■ Aim of the exercise ■
Down to the final line, print the records below exactly and without pictures.

■ Scene edit records ■
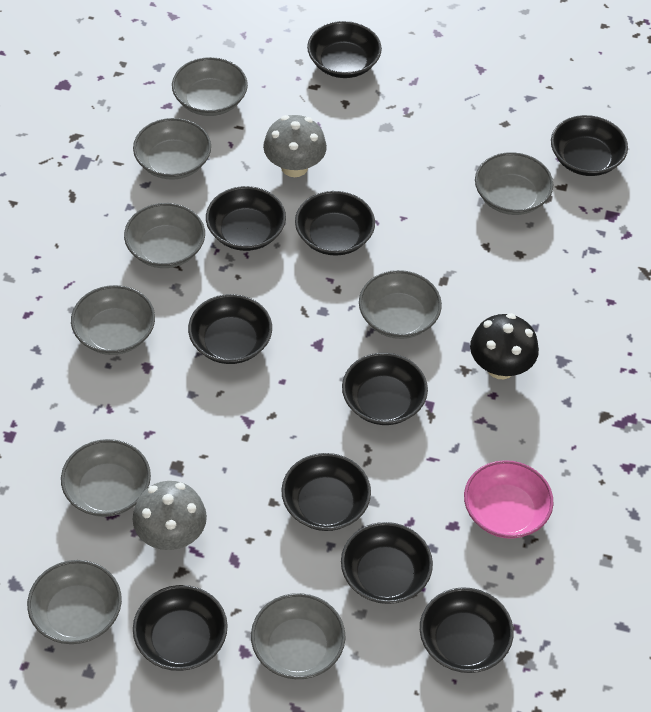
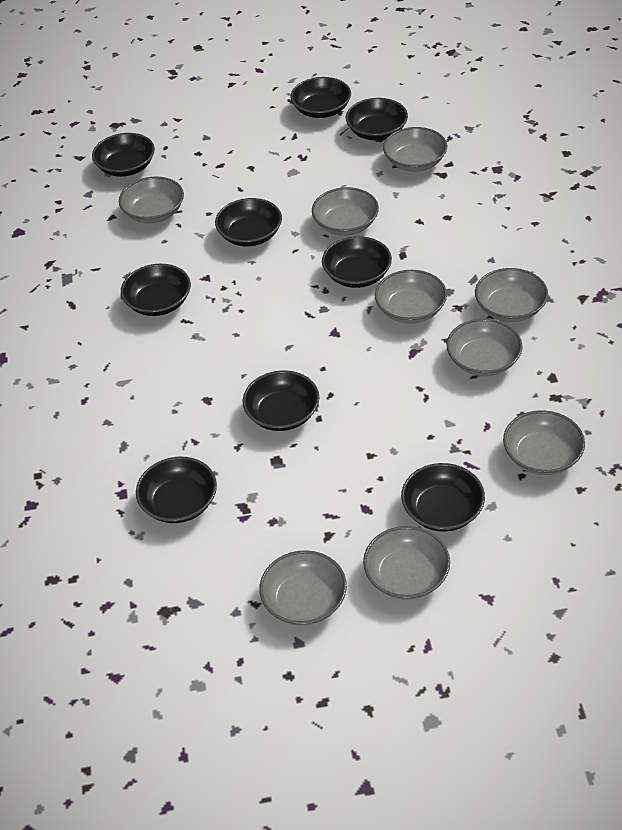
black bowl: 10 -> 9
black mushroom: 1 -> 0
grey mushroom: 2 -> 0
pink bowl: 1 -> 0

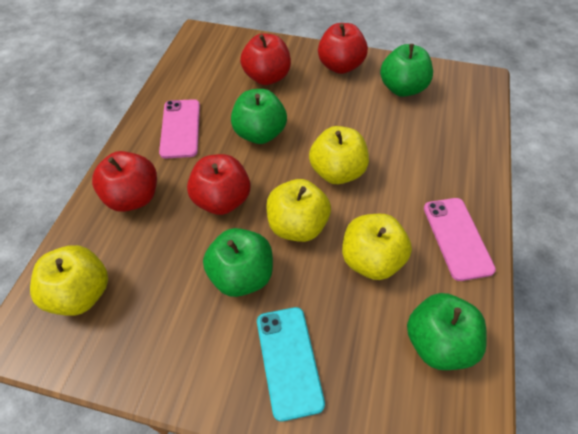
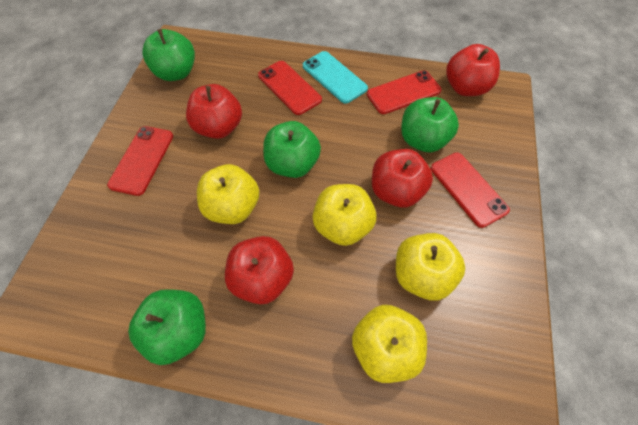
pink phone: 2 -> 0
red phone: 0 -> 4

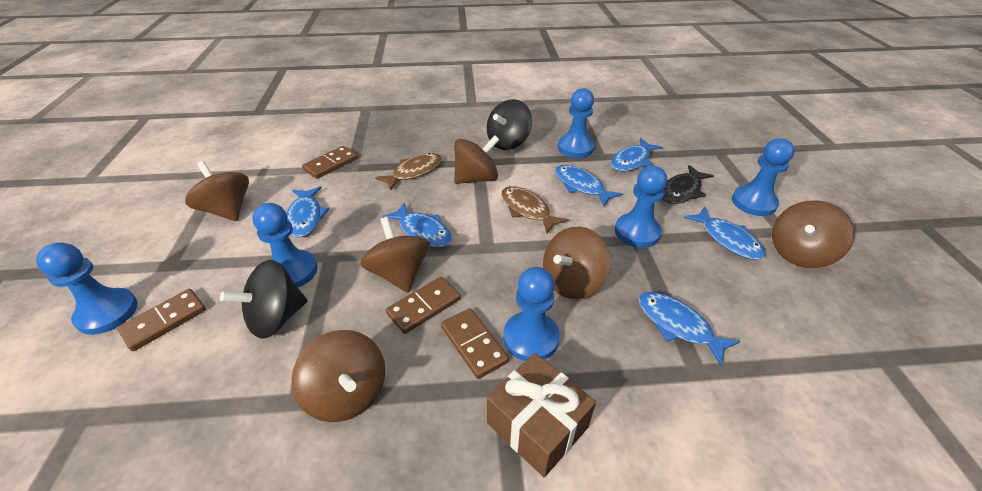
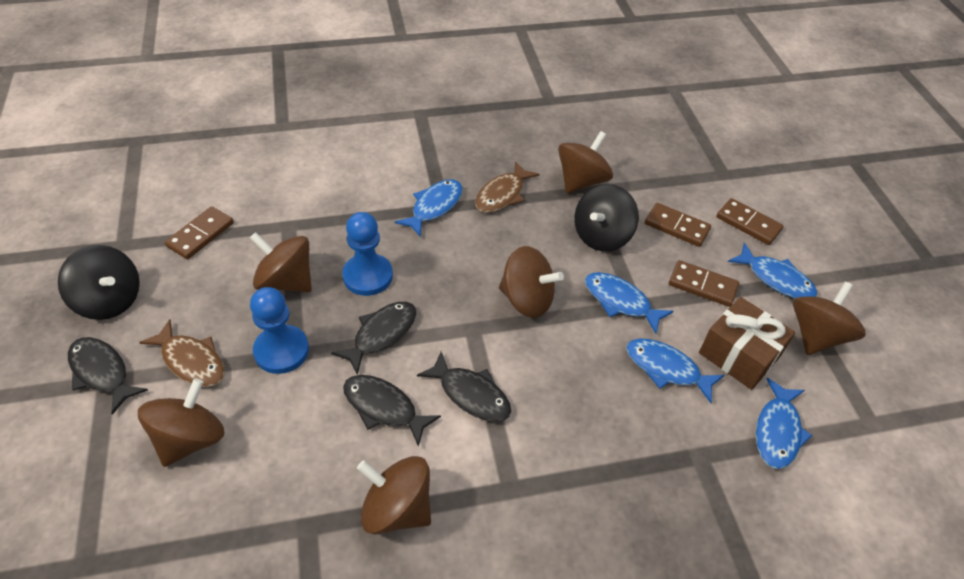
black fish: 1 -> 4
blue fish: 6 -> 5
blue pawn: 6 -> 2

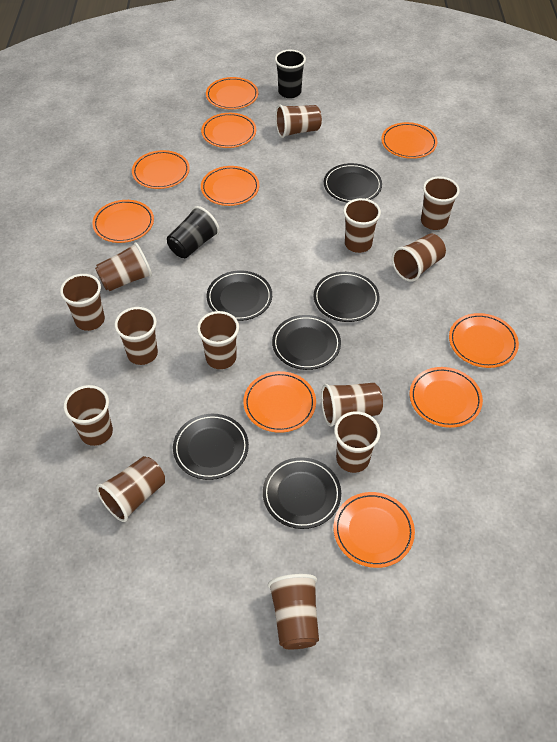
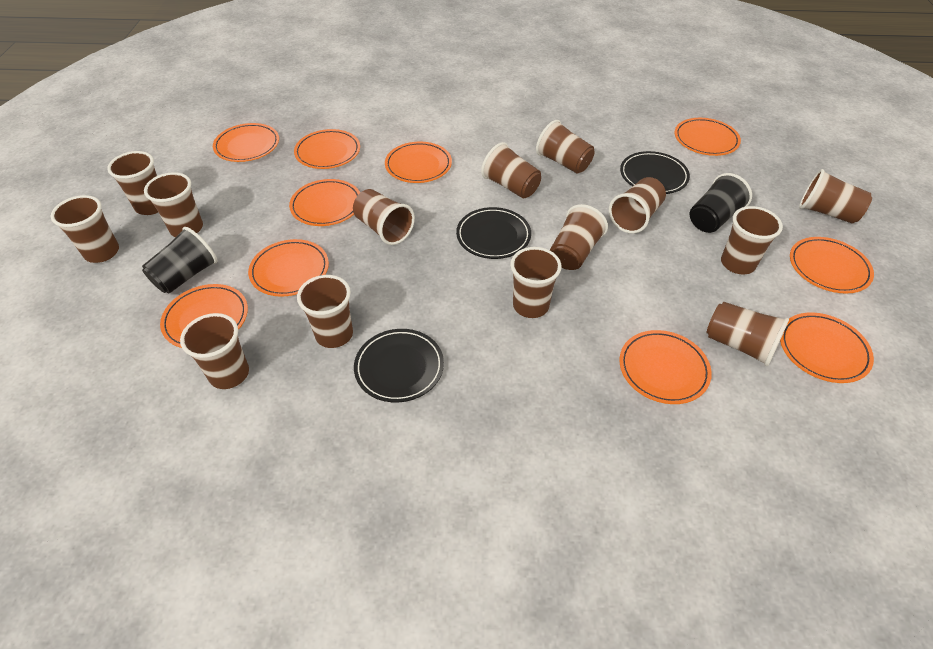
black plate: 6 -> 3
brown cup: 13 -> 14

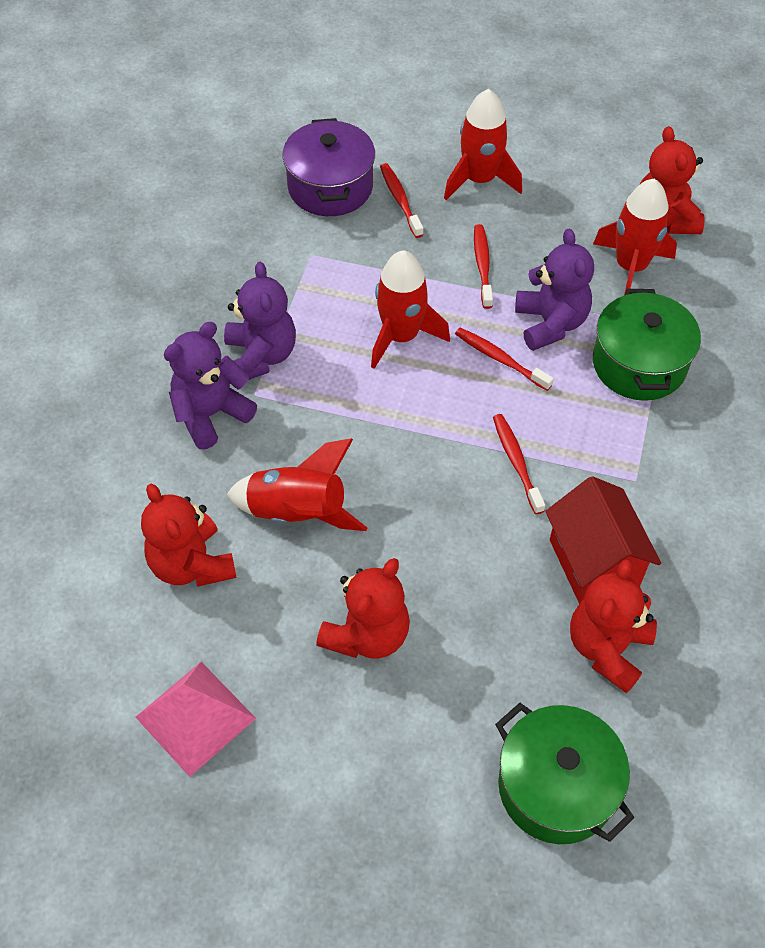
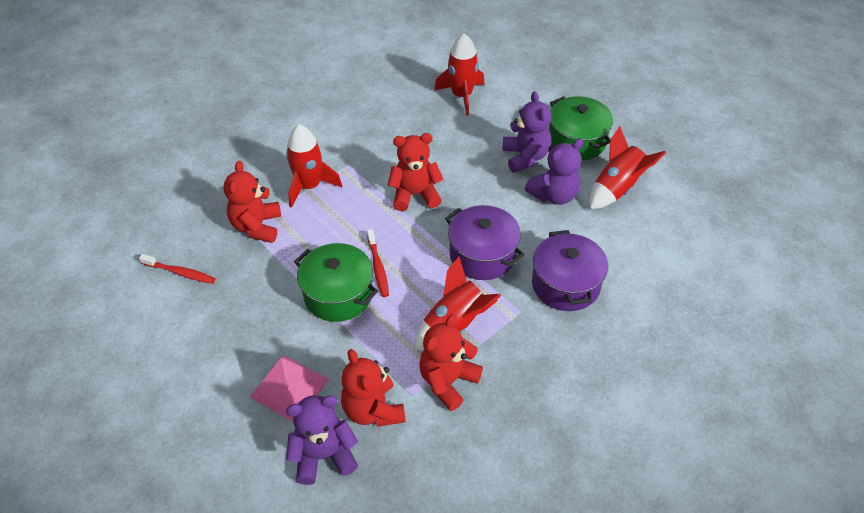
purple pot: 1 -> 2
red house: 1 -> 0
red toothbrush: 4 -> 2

■ Output below ■
black bowl: 10 -> 9
black mushroom: 1 -> 0
grey mushroom: 2 -> 0
pink bowl: 1 -> 0

pink phone: 2 -> 0
red phone: 0 -> 4

black fish: 1 -> 4
blue fish: 6 -> 5
blue pawn: 6 -> 2

black plate: 6 -> 3
brown cup: 13 -> 14

purple pot: 1 -> 2
red house: 1 -> 0
red toothbrush: 4 -> 2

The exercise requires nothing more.